> **Collected data**:
=====

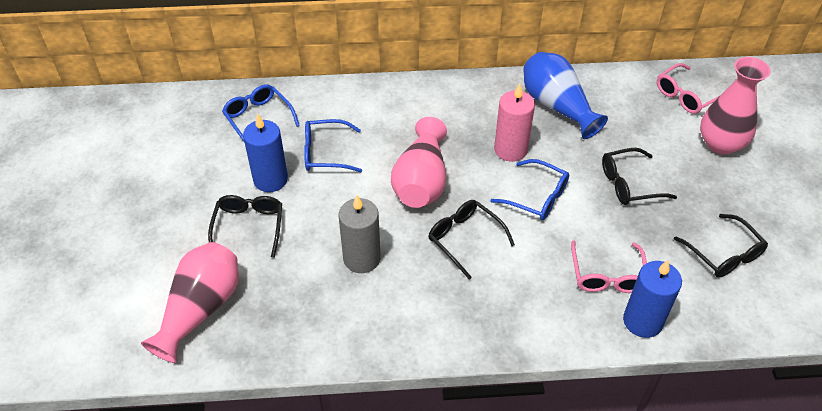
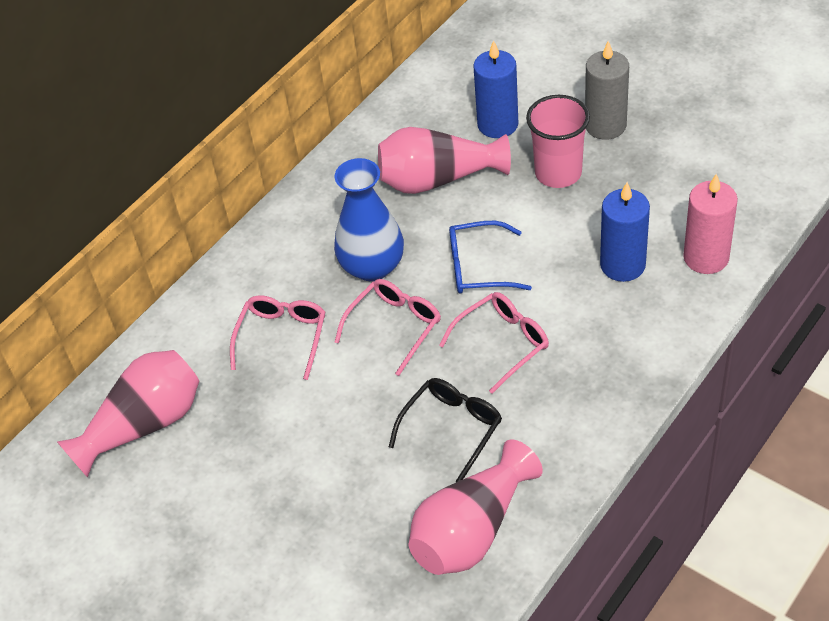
black glasses: 4 -> 1
blue glasses: 3 -> 1
pink cup: 0 -> 1
pink glasses: 2 -> 3

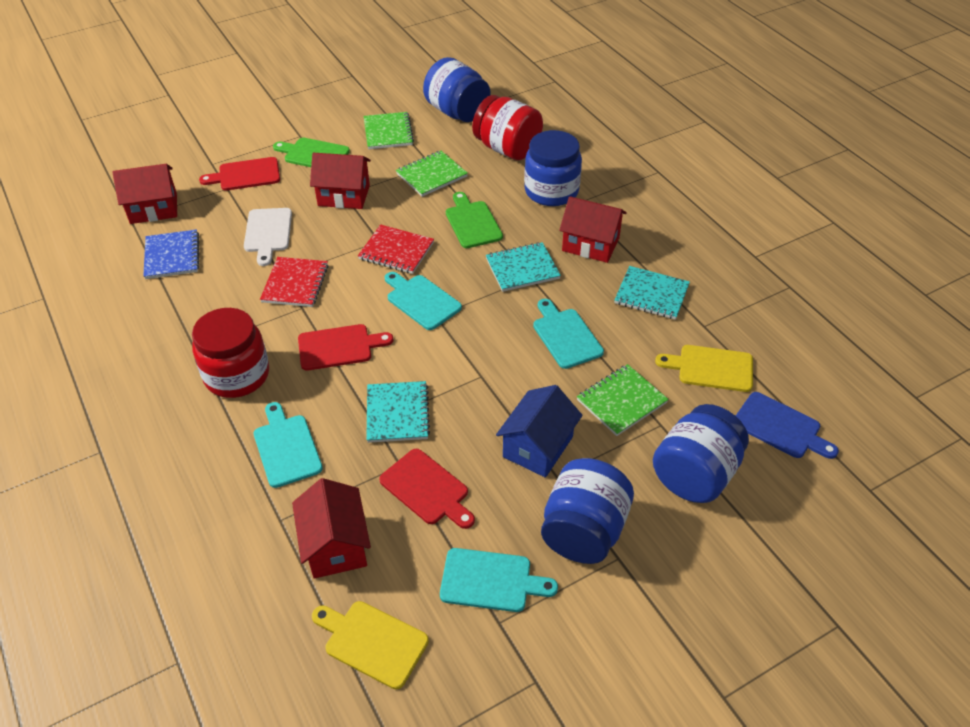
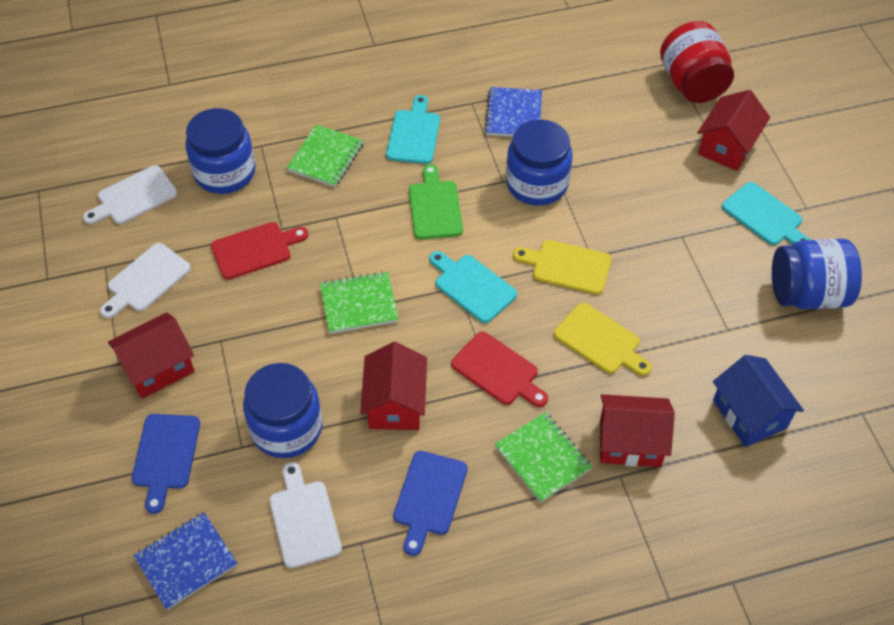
blue cutting board: 1 -> 2
blue notebook: 1 -> 2
green cutting board: 2 -> 1
red cutting board: 3 -> 2
red jar: 2 -> 1
red notebook: 2 -> 0
turquoise cutting board: 4 -> 3
turquoise notebook: 3 -> 0
white cutting board: 1 -> 3

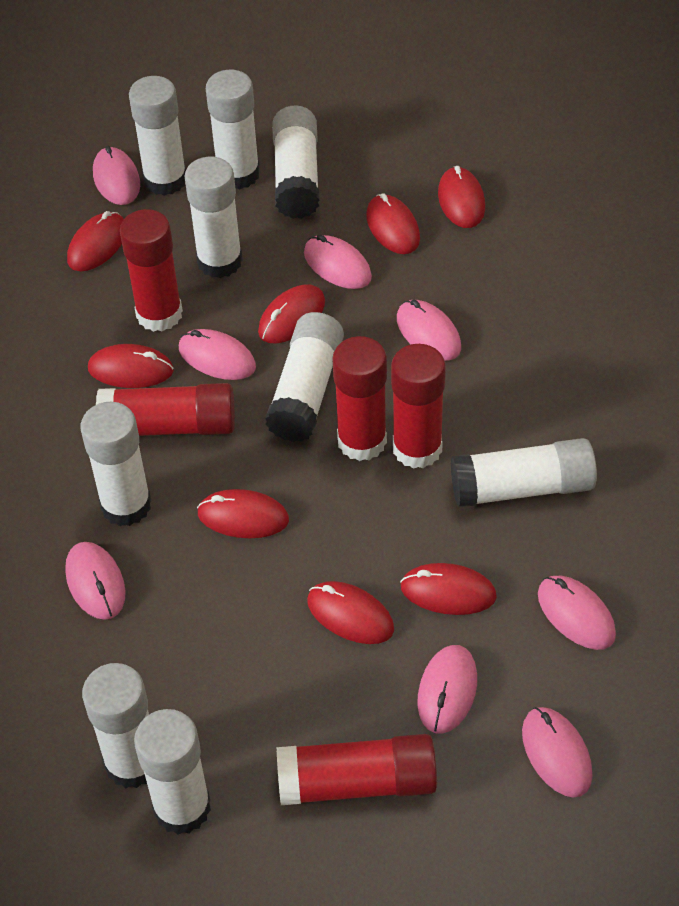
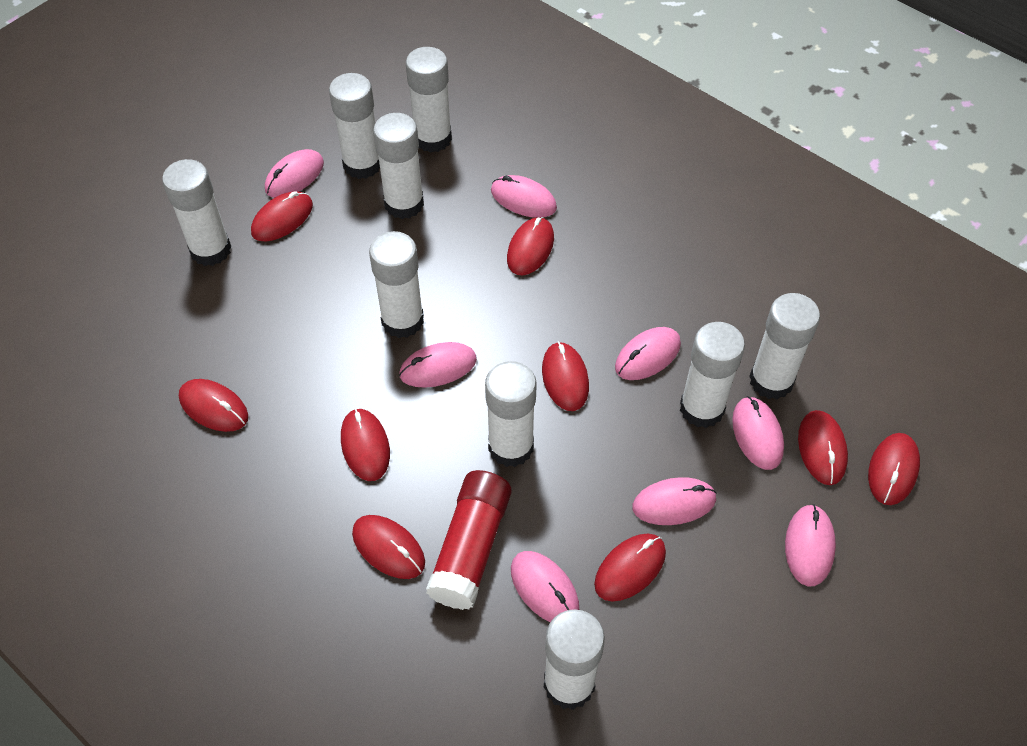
red glue stick: 5 -> 1
red mouse: 8 -> 9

=====

> **TASK DESCRIPTION**:
Each line from the one containing "turquoise cutting board: 4 -> 3" to the final line of the data must be printed exactly, both included, with nothing else and no pictures.

> **SOLUTION BELOW**:
turquoise cutting board: 4 -> 3
turquoise notebook: 3 -> 0
white cutting board: 1 -> 3

red glue stick: 5 -> 1
red mouse: 8 -> 9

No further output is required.